Before-and-after change records:
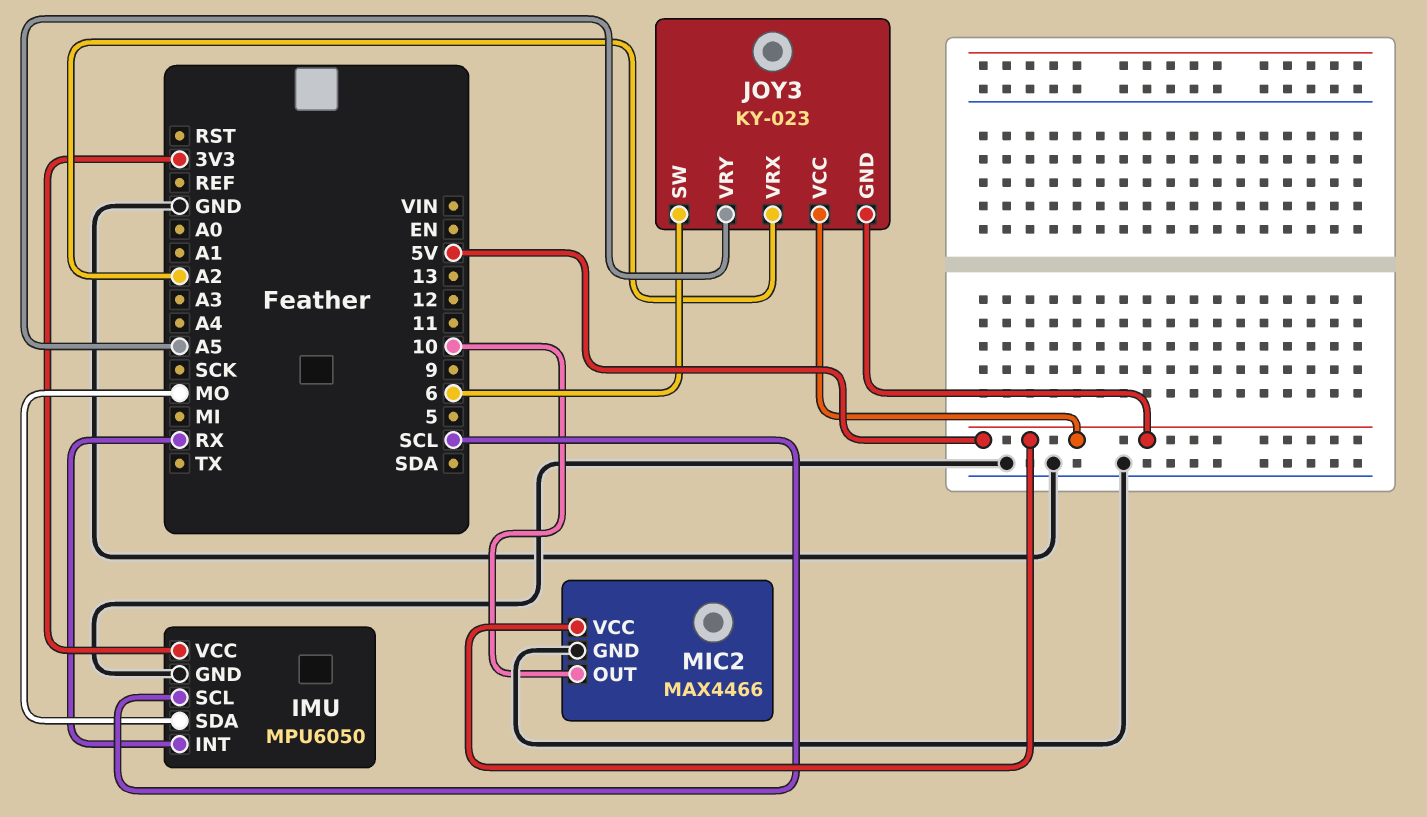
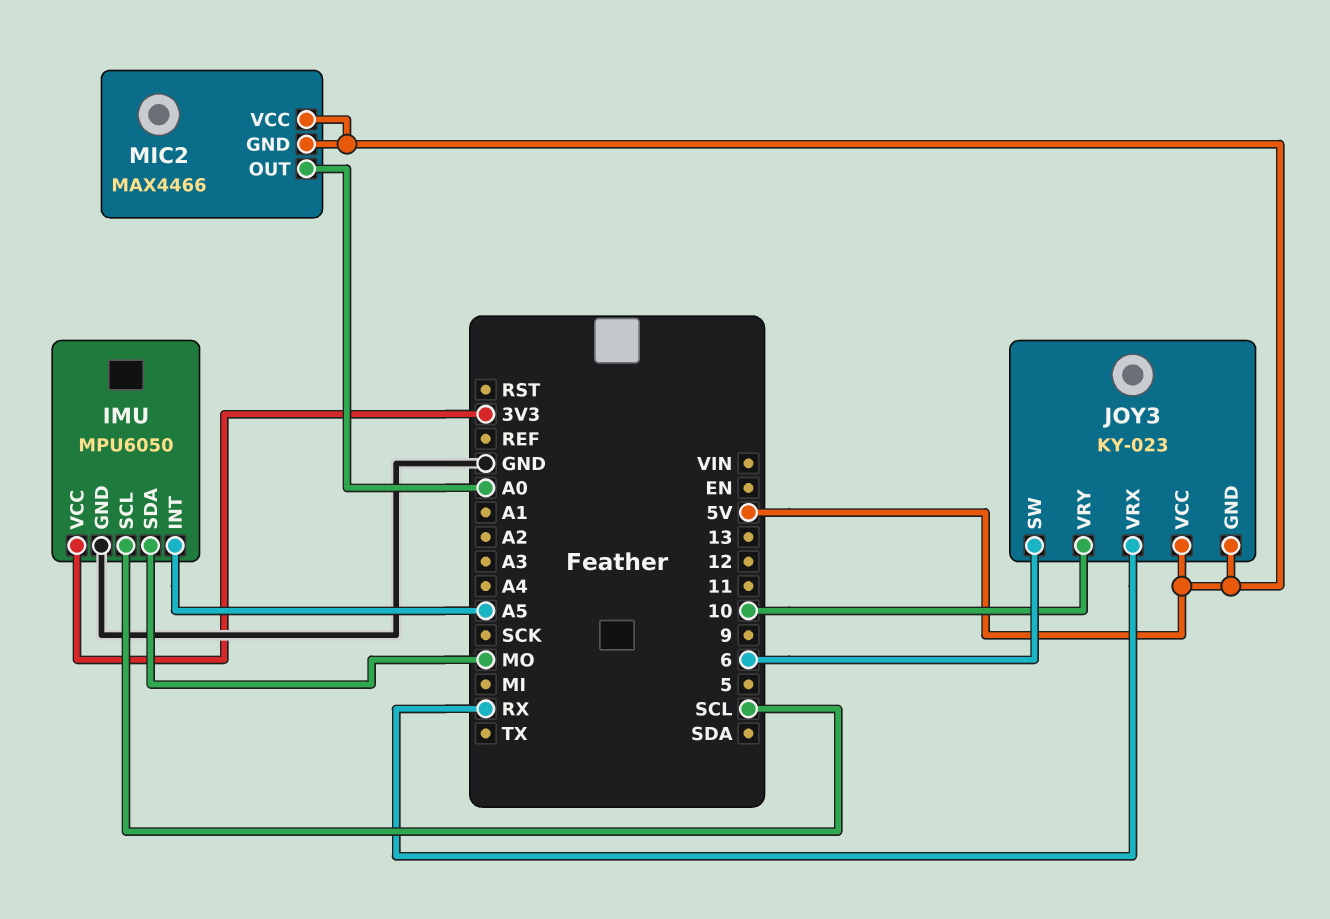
IMU pin INT: RX -> A5
JOY3 pin VRX: A2 -> RX
JOY3 pin VRY: A5 -> 10
MIC2 pin GND: GND -> 5V
MIC2 pin OUT: 10 -> A0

[Problem details] Restate each entry word for word, please, but drop any images it holds.

[Solution to this problem]
IMU pin INT: RX -> A5
JOY3 pin VRX: A2 -> RX
JOY3 pin VRY: A5 -> 10
MIC2 pin GND: GND -> 5V
MIC2 pin OUT: 10 -> A0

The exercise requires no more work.